I need every line of the material below that includes the string "fish".

-- Data under study follows --

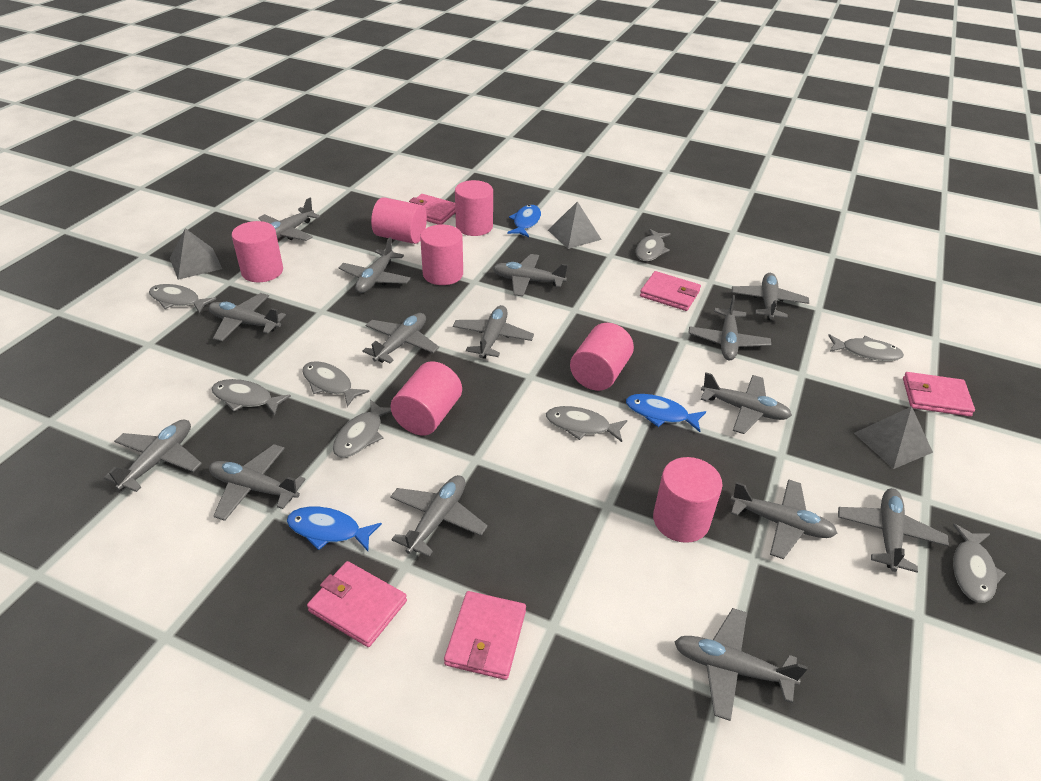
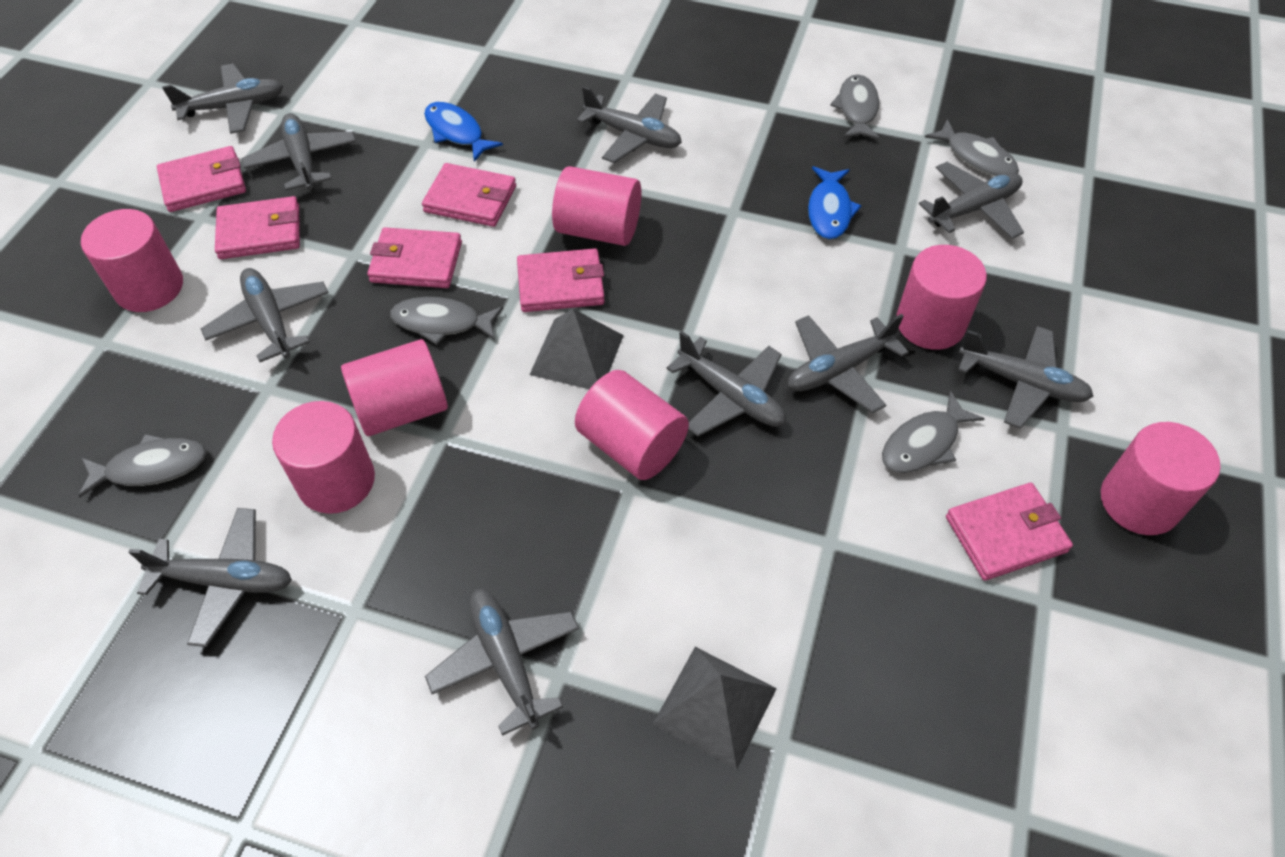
blue fish: [287,507,382,551] [507,205,541,237] [626,394,706,432] = 3 -> [424,102,503,162] [808,166,862,239] = 2
grey fish: [149,284,216,313] [212,379,291,415] [302,361,370,407] [333,399,391,458] [546,406,627,442] [636,229,671,261] [828,334,904,361] [953,524,1006,603] = 8 -> [78,434,207,498] [390,297,503,345] [830,74,880,140] [882,391,985,473] [925,119,1019,176] = 5
grey plane: [104,419,202,492] [209,293,286,341] [209,444,306,521] [258,198,320,241] [339,237,411,293] [363,313,439,363] [390,475,488,557] [453,305,534,359] [493,254,568,297] [674,608,808,721] [689,295,771,360] [701,372,792,434] [730,479,837,559] [732,273,809,321] [838,488,949,573] = 15 -> [128,508,292,647] [162,64,283,134] [201,268,329,362] [241,113,356,190] [425,589,579,736] [577,86,682,163] [666,331,786,436] [788,314,909,413] [919,162,1024,239] [958,326,1094,429] = 10
grey pyramid: [170,228,222,280] [548,201,602,249] [854,406,933,469] = 3 -> [529,309,624,389] [653,647,777,770] = 2
pink wallet: [307,561,407,647] [409,194,455,225] [444,591,526,680] [640,271,701,311] [903,372,975,416] = 5 -> [157,146,246,212] [215,196,300,259] [367,227,462,288] [422,163,516,227] [517,248,605,312] [946,483,1073,581] = 6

-- Data under study concluded --

Your response »
blue fish: [287,507,382,551] [507,205,541,237] [626,394,706,432] = 3 -> [424,102,503,162] [808,166,862,239] = 2
grey fish: [149,284,216,313] [212,379,291,415] [302,361,370,407] [333,399,391,458] [546,406,627,442] [636,229,671,261] [828,334,904,361] [953,524,1006,603] = 8 -> [78,434,207,498] [390,297,503,345] [830,74,880,140] [882,391,985,473] [925,119,1019,176] = 5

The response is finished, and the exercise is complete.